[Collected data entries]

======

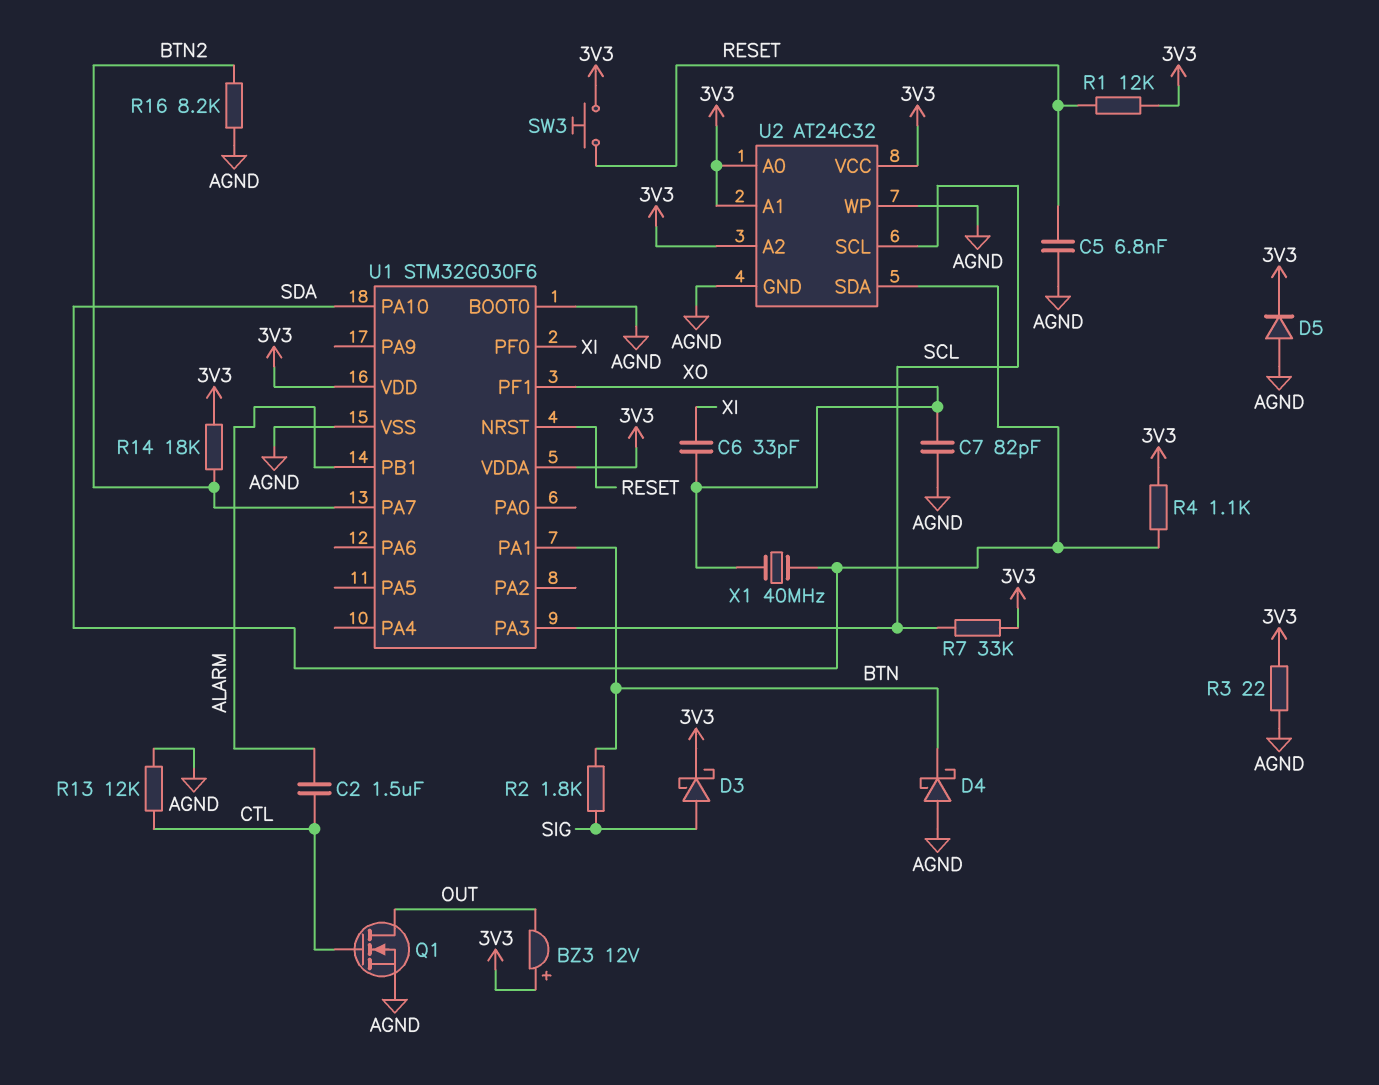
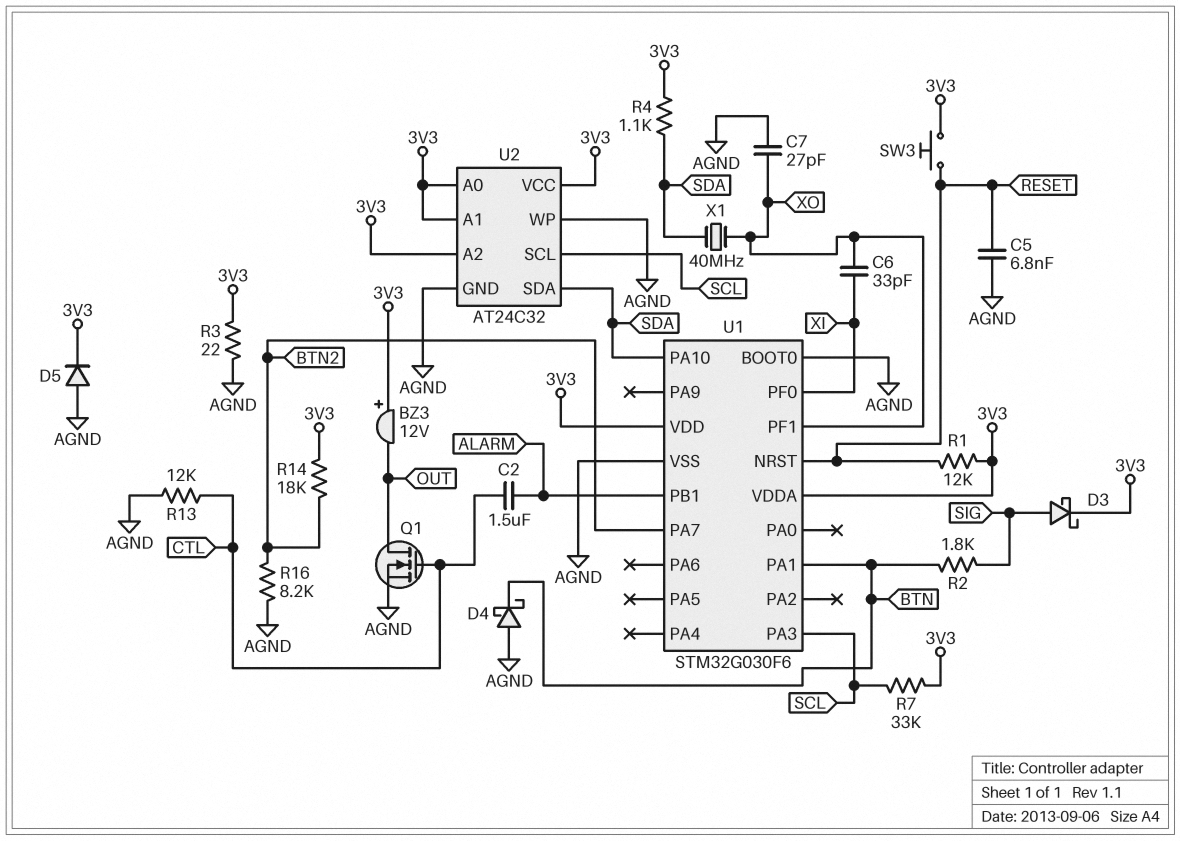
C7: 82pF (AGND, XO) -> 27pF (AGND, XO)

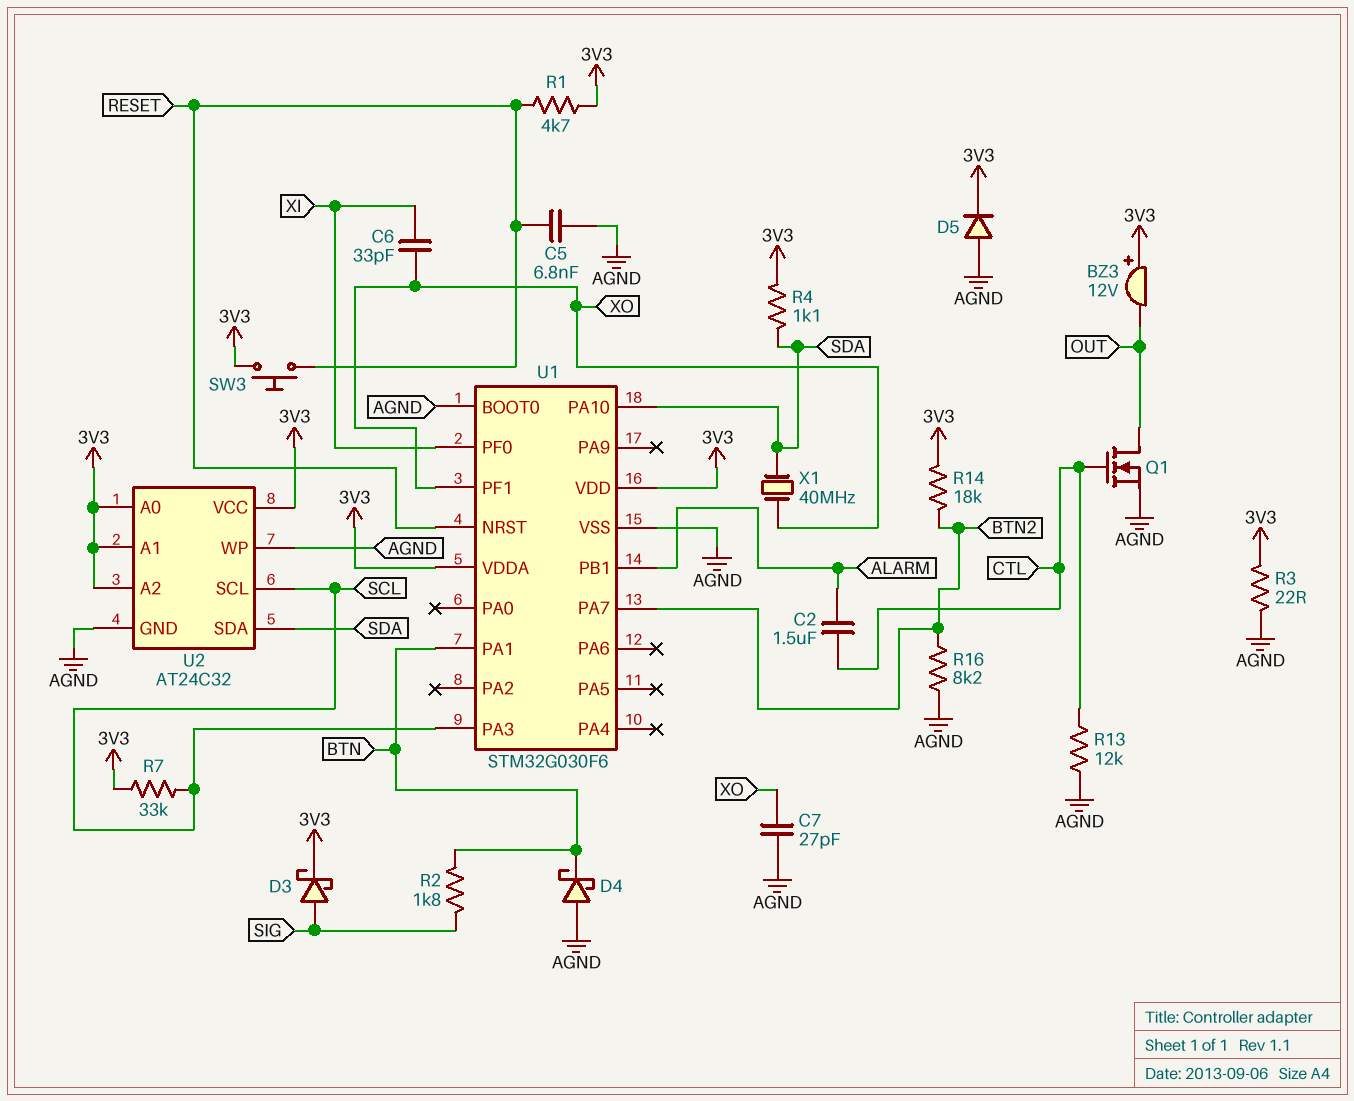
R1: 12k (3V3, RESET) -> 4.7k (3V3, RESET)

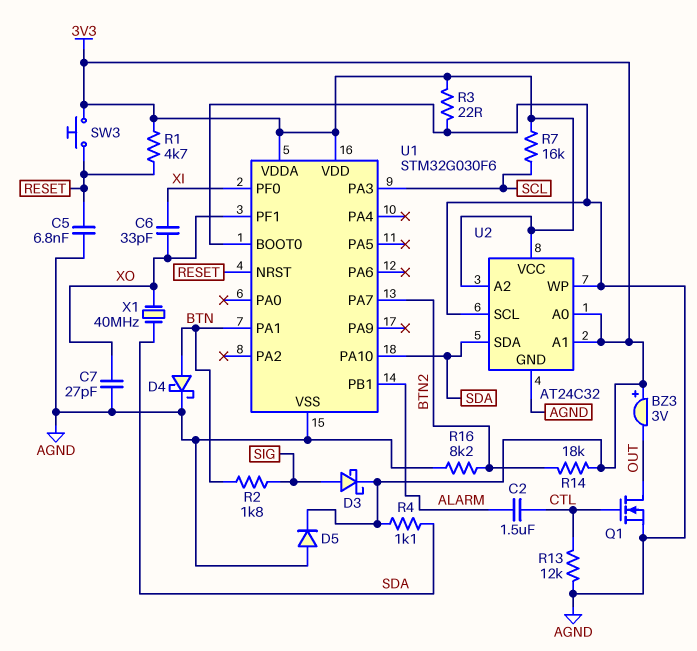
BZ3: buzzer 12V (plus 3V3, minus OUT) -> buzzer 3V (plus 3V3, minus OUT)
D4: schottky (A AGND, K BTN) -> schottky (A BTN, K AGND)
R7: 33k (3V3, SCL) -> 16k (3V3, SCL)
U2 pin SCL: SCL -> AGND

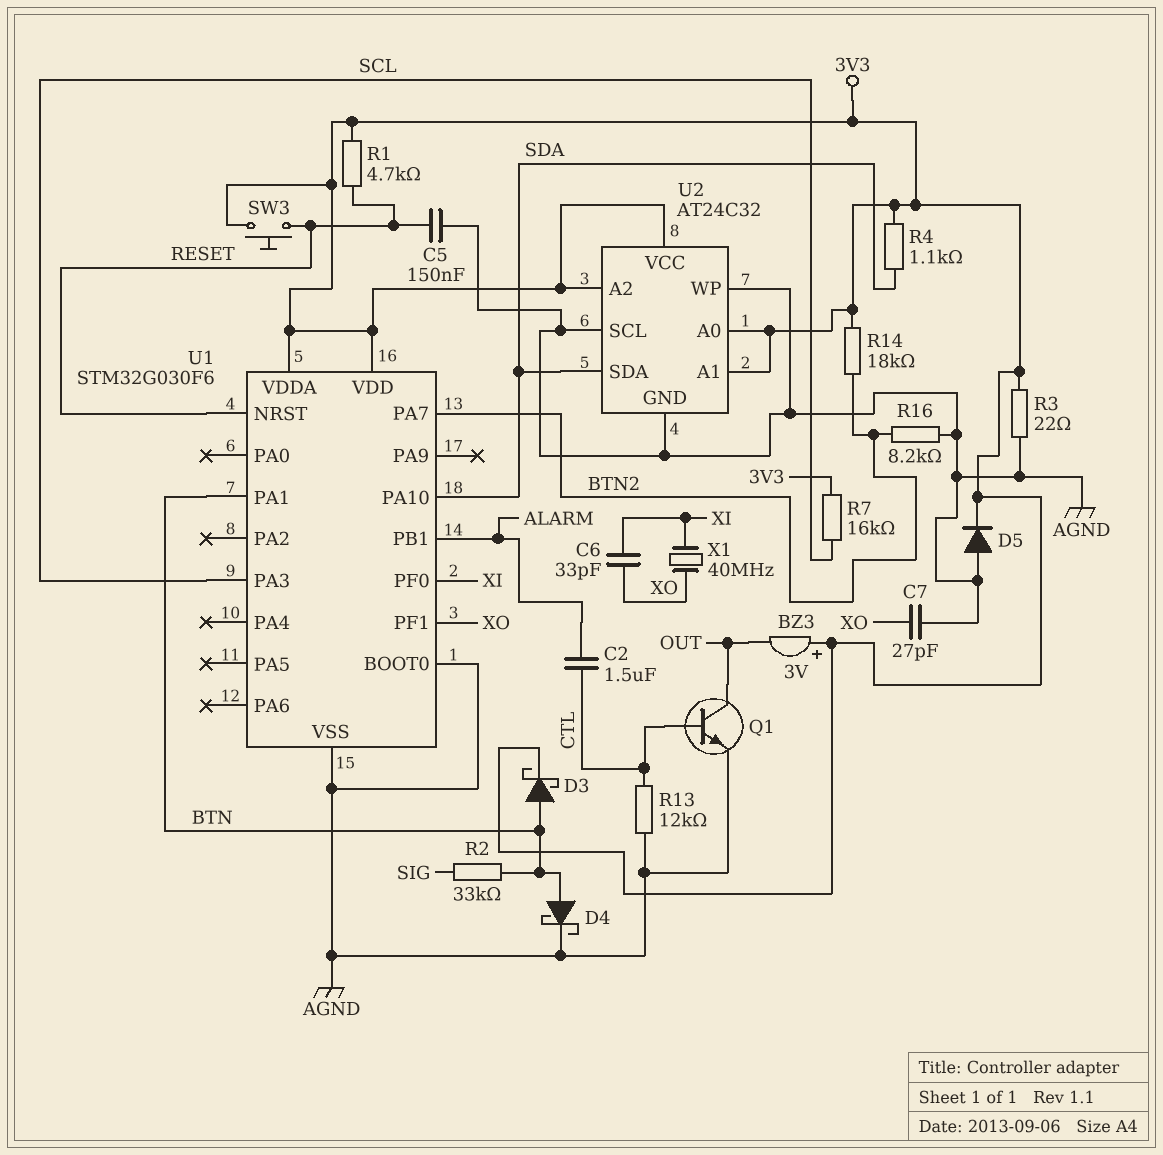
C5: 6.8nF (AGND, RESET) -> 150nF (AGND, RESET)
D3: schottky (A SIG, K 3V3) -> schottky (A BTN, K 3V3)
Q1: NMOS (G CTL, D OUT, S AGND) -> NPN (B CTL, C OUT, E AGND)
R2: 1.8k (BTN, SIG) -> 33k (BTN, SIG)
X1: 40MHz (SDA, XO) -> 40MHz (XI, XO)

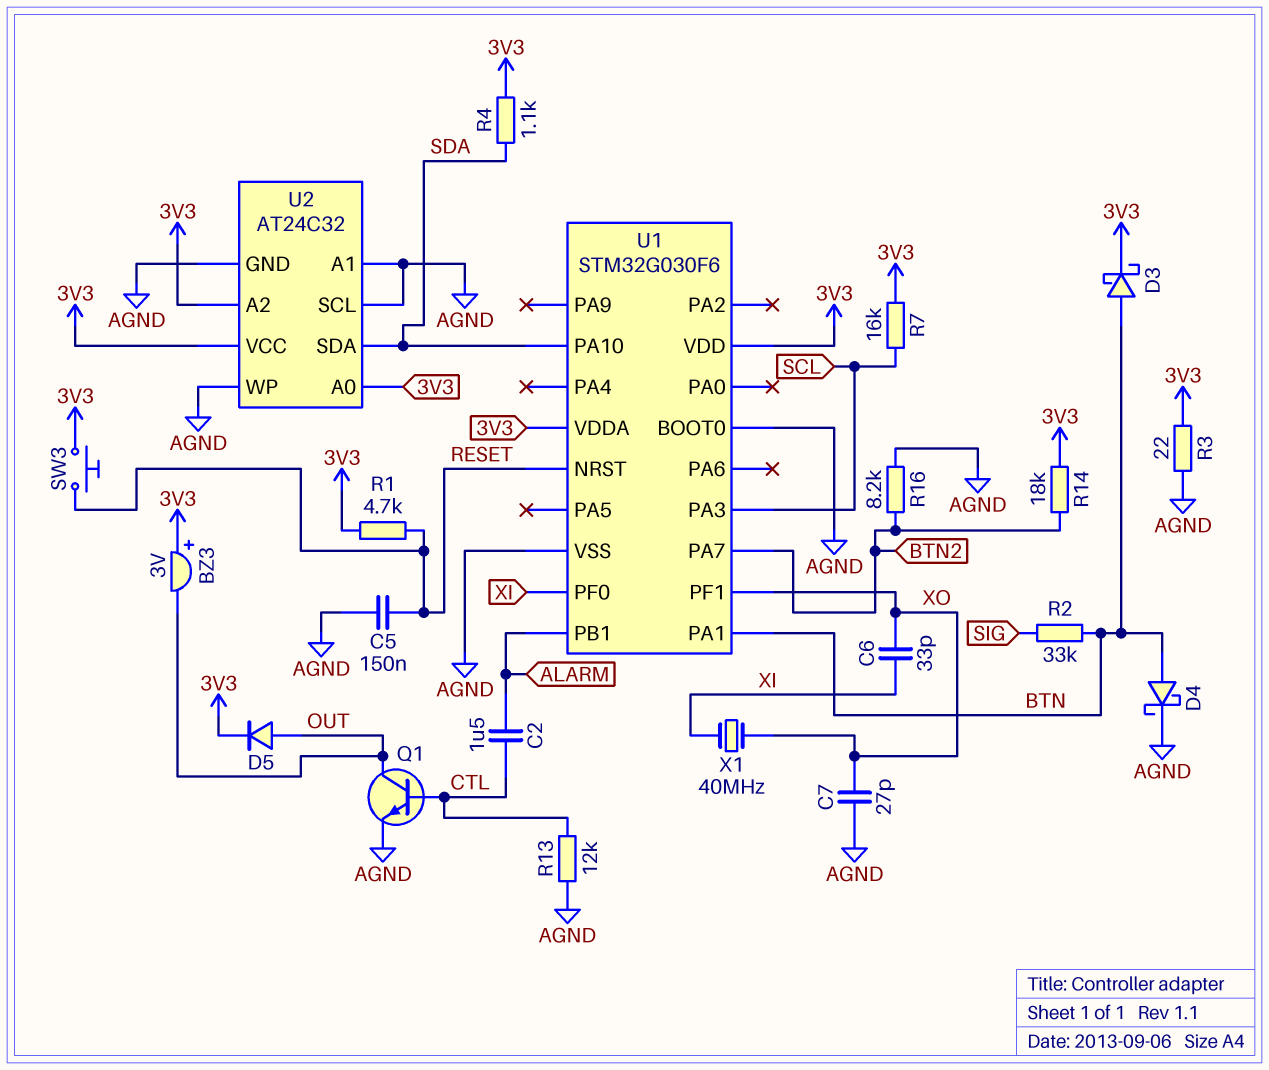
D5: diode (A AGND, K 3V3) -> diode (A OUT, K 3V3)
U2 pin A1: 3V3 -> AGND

======

From the entries, copy every line in which the word "RESET" occurs.

** RESULT OF THE TASK **
R1: 12k (3V3, RESET) -> 4.7k (3V3, RESET)
C5: 6.8nF (AGND, RESET) -> 150nF (AGND, RESET)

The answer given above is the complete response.